- _ABOUT THIS TASK_
Please go line by line through the material and copy each one containing the word "heart".

******

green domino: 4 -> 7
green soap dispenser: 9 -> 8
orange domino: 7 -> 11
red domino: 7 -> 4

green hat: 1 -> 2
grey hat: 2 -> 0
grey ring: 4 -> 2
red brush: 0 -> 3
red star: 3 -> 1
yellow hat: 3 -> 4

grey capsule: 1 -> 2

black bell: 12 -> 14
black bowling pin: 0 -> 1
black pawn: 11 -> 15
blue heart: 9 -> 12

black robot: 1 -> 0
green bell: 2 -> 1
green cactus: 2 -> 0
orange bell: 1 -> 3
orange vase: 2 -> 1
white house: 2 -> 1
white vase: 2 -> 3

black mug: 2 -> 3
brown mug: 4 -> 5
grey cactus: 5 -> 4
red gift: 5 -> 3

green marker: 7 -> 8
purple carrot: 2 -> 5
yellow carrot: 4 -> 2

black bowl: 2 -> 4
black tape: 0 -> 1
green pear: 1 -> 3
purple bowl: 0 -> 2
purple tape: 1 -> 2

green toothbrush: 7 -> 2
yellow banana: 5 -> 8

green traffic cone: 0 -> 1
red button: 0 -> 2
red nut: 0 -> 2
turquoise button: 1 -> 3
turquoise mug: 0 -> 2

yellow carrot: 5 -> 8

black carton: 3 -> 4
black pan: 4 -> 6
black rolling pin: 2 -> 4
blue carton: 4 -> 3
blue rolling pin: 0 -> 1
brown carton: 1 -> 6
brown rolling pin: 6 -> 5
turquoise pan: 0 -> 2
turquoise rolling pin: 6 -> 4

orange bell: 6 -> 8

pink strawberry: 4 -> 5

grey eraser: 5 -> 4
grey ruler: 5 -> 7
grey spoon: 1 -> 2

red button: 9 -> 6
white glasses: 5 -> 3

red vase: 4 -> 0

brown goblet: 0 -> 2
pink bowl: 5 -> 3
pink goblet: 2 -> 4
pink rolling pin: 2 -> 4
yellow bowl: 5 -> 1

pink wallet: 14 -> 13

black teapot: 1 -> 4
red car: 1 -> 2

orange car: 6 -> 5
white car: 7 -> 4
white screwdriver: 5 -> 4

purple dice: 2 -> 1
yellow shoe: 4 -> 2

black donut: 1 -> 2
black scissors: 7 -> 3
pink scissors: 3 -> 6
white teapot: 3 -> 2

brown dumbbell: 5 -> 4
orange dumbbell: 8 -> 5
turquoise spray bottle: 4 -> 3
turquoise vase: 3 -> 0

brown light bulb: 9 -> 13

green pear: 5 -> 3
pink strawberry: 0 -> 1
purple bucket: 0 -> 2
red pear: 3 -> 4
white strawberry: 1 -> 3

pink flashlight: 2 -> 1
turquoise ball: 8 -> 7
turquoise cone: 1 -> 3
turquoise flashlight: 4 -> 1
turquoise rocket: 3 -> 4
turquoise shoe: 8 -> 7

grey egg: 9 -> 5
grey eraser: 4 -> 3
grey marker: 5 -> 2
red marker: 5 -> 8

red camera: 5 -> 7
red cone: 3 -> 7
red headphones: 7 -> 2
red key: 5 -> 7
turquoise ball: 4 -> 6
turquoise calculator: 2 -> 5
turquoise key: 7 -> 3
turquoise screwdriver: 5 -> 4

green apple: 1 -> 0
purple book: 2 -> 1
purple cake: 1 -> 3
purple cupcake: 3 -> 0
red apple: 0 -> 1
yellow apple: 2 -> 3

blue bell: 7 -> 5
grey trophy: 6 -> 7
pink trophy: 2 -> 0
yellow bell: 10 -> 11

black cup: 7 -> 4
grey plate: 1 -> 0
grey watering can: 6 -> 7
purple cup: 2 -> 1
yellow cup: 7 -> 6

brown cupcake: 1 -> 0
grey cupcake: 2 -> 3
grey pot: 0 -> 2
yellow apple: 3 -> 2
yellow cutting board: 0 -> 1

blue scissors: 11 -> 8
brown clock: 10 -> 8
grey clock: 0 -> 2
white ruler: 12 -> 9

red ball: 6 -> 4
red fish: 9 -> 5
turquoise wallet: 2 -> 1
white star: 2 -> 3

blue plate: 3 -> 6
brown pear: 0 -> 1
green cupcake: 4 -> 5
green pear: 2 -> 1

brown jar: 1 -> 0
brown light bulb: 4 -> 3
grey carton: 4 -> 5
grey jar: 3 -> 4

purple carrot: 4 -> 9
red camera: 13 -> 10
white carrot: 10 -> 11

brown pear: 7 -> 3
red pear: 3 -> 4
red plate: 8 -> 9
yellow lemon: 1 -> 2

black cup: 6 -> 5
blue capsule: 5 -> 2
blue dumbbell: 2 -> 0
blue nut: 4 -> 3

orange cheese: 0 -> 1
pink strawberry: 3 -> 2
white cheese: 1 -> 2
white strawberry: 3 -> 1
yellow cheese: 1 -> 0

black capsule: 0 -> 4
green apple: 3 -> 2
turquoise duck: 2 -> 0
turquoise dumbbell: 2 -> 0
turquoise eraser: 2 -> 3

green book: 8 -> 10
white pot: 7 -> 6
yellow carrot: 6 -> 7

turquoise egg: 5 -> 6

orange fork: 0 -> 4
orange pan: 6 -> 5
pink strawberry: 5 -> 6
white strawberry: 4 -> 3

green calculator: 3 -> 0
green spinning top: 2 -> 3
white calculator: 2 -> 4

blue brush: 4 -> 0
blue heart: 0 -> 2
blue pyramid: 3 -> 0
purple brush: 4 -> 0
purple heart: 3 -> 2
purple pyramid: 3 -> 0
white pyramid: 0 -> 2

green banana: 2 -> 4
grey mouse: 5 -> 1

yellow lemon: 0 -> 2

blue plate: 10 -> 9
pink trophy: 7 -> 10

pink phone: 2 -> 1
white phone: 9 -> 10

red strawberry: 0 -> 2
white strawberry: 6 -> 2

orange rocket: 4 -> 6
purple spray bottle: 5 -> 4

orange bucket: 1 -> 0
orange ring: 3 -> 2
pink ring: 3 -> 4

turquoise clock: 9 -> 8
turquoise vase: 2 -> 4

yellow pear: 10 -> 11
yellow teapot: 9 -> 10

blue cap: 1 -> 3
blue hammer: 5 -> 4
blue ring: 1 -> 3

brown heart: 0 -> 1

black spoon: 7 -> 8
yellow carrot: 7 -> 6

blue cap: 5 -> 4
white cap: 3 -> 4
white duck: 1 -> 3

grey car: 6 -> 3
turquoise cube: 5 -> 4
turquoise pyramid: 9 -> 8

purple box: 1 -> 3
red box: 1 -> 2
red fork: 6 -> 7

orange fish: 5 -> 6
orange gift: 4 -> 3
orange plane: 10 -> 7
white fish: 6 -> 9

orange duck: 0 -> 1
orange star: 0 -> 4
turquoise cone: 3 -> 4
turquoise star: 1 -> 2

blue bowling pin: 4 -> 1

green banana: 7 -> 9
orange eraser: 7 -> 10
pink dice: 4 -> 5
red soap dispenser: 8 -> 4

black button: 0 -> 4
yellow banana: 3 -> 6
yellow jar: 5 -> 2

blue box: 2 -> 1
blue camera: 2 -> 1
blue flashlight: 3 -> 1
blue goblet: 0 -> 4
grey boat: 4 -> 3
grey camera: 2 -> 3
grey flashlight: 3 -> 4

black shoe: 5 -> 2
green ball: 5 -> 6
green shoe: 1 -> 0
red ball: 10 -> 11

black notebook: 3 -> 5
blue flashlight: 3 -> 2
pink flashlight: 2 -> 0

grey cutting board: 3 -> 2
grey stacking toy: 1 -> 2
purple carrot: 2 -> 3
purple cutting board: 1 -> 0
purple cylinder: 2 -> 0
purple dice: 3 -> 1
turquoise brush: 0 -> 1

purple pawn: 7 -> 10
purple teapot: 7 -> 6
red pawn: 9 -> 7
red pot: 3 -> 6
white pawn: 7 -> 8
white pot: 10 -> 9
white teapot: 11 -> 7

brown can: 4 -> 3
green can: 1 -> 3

******

- _SOLUTION_
blue heart: 9 -> 12
blue heart: 0 -> 2
purple heart: 3 -> 2
brown heart: 0 -> 1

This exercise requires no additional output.